▶ DESCRIPTION OF THE TASK
Exactly reproduce the lines from the line containing "Internal Mix: [613,731,924,882]" to the end of the data below, inclusive, and nothing else.

Collected data entries:
══════════════════════════════

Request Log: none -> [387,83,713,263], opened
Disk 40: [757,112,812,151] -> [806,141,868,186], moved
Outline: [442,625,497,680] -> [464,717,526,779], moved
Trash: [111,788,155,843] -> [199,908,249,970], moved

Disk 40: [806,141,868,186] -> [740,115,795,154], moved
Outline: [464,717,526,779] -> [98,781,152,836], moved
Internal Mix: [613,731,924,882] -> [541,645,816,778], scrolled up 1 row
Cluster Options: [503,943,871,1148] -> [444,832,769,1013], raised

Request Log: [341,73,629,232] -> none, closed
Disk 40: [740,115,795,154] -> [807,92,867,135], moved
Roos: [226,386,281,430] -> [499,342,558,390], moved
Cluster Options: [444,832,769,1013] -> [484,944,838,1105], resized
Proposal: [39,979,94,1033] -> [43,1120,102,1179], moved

══════════════════════════════

▶ RESPONSE
Internal Mix: [613,731,924,882] -> [541,645,816,778], scrolled up 1 row
Cluster Options: [503,943,871,1148] -> [444,832,769,1013], raised

Request Log: [341,73,629,232] -> none, closed
Disk 40: [740,115,795,154] -> [807,92,867,135], moved
Roos: [226,386,281,430] -> [499,342,558,390], moved
Cluster Options: [444,832,769,1013] -> [484,944,838,1105], resized
Proposal: [39,979,94,1033] -> [43,1120,102,1179], moved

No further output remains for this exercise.